* [The task]
The required output is the lines below from the line containing "tan round brick D2 level 1 -> none" to the line containing "yellow brick E4:F4 level 1 ->", inclusive, retyped exactly. No other lines belong in it.

(Collection entries)
-------------------------
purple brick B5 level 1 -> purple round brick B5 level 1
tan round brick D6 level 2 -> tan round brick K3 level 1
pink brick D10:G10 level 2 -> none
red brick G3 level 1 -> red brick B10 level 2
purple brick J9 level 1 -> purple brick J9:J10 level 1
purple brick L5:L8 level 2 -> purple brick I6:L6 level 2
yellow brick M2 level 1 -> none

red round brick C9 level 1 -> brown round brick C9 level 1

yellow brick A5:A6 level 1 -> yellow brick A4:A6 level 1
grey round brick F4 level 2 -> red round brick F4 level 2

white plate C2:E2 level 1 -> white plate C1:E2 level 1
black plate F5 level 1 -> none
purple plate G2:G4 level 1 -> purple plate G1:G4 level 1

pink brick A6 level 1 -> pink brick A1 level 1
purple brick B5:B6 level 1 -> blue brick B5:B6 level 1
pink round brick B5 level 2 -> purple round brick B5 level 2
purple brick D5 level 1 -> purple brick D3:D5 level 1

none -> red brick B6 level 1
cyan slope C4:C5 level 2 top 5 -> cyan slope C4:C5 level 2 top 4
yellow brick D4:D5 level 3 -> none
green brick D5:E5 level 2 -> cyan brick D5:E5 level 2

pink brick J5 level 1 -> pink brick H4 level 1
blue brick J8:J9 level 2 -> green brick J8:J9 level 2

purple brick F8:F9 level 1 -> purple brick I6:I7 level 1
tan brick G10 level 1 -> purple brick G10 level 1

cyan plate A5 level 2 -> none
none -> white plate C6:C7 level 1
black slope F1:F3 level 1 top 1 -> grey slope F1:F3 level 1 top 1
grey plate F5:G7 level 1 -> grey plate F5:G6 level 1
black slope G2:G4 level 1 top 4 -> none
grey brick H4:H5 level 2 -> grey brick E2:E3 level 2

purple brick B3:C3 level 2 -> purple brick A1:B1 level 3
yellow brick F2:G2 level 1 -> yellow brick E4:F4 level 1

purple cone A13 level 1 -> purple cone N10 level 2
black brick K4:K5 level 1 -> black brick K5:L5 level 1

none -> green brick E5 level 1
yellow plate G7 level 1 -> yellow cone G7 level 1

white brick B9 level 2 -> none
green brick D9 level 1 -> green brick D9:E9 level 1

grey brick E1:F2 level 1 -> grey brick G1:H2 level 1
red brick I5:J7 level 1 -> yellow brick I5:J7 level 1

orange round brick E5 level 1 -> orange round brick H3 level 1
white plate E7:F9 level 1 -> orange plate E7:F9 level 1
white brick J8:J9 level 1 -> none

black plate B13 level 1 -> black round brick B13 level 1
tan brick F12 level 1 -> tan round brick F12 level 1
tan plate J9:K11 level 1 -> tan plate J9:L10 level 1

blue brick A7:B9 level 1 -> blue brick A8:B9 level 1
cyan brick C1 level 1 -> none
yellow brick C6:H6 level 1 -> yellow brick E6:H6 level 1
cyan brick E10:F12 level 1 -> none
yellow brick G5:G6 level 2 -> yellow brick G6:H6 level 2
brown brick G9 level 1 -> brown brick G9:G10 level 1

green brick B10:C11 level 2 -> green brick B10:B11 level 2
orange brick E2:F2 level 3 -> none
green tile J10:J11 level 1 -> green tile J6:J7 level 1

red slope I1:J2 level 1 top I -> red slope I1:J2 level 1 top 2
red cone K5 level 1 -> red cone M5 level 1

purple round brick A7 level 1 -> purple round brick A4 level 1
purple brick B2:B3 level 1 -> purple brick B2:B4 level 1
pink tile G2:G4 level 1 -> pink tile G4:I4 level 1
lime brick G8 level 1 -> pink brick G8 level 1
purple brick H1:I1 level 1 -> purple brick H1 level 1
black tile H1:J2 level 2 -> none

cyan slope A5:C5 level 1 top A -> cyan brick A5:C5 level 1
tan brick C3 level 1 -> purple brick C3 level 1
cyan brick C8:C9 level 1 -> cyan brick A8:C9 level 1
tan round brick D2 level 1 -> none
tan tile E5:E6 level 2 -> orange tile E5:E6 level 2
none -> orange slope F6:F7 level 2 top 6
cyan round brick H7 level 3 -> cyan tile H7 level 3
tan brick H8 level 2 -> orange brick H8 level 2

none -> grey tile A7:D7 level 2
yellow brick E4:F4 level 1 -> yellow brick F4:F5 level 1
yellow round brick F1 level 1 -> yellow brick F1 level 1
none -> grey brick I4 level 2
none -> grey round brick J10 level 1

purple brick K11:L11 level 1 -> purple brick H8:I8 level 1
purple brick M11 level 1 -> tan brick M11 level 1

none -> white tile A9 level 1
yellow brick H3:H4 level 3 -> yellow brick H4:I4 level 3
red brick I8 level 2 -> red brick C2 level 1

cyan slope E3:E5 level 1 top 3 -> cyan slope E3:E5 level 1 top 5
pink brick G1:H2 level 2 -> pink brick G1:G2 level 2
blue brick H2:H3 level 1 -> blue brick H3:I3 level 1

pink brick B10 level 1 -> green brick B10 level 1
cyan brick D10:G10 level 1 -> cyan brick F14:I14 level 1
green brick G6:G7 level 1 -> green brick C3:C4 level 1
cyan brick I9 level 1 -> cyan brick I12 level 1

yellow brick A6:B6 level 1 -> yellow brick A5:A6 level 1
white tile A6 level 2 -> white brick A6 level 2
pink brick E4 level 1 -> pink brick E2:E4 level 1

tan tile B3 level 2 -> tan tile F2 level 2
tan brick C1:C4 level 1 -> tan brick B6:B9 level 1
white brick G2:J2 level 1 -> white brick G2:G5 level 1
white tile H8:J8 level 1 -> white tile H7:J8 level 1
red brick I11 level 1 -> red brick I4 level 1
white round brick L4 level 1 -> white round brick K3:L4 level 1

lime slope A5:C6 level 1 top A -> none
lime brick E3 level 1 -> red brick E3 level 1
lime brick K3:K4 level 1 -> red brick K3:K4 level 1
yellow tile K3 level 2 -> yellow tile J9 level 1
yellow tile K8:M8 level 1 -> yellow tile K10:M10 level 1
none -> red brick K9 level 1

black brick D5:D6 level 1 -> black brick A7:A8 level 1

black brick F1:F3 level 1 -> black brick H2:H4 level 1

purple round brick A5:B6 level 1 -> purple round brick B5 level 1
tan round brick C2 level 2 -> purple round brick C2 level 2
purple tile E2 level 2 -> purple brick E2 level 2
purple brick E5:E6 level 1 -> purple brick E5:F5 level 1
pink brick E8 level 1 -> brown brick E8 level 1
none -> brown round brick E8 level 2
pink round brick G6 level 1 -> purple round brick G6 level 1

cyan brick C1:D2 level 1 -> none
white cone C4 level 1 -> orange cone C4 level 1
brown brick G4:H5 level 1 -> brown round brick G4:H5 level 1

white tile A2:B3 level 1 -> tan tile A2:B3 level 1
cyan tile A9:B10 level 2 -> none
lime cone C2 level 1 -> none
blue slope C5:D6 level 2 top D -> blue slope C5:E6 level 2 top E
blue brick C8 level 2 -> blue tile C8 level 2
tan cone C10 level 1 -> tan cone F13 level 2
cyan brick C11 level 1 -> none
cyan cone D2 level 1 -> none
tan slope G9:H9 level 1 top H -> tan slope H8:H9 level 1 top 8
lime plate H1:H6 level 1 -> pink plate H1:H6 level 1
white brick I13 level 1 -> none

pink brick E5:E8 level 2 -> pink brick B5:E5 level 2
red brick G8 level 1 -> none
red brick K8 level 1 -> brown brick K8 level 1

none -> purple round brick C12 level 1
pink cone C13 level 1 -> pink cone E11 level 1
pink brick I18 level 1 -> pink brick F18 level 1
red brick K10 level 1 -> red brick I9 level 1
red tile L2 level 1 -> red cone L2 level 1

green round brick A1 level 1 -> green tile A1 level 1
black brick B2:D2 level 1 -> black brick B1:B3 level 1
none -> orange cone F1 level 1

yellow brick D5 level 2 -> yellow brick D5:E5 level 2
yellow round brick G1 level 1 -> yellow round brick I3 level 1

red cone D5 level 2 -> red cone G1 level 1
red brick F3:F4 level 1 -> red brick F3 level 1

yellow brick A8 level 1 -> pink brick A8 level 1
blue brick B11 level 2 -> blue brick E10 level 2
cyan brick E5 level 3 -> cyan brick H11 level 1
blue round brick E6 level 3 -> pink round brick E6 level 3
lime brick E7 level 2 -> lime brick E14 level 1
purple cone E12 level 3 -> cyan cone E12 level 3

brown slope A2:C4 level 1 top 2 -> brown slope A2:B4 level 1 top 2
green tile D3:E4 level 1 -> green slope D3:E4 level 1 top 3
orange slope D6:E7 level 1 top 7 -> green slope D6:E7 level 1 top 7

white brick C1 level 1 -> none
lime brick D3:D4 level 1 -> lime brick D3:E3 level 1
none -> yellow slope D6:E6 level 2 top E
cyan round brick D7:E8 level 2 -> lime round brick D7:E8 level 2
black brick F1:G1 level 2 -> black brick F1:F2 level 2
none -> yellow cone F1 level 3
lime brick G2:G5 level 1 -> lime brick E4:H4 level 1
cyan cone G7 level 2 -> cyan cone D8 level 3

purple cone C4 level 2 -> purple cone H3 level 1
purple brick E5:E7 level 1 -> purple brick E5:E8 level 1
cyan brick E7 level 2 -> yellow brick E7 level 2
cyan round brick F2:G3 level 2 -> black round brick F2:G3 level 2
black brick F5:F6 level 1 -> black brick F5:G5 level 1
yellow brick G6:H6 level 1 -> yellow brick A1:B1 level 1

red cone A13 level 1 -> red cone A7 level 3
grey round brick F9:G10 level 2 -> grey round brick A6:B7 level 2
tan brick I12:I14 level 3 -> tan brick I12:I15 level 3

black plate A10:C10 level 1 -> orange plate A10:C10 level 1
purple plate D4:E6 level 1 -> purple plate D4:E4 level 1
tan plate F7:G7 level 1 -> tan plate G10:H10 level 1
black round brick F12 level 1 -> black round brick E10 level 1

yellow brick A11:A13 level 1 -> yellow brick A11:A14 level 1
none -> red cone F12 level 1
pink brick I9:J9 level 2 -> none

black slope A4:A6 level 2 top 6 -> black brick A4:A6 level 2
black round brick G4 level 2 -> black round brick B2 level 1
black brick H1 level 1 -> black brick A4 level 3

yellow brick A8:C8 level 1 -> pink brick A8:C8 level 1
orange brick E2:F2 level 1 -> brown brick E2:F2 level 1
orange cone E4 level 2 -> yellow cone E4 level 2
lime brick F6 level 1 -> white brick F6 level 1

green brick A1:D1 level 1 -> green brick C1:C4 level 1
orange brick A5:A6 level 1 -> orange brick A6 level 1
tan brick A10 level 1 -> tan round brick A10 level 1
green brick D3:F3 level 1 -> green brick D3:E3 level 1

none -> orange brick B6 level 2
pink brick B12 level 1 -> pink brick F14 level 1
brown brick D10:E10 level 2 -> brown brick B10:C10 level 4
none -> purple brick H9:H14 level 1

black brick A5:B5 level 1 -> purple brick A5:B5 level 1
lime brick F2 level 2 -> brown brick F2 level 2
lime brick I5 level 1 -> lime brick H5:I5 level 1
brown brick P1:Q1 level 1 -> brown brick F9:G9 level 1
-------------------------
* [Expected answer]
tan round brick D2 level 1 -> none
tan tile E5:E6 level 2 -> orange tile E5:E6 level 2
none -> orange slope F6:F7 level 2 top 6
cyan round brick H7 level 3 -> cyan tile H7 level 3
tan brick H8 level 2 -> orange brick H8 level 2

none -> grey tile A7:D7 level 2
yellow brick E4:F4 level 1 -> yellow brick F4:F5 level 1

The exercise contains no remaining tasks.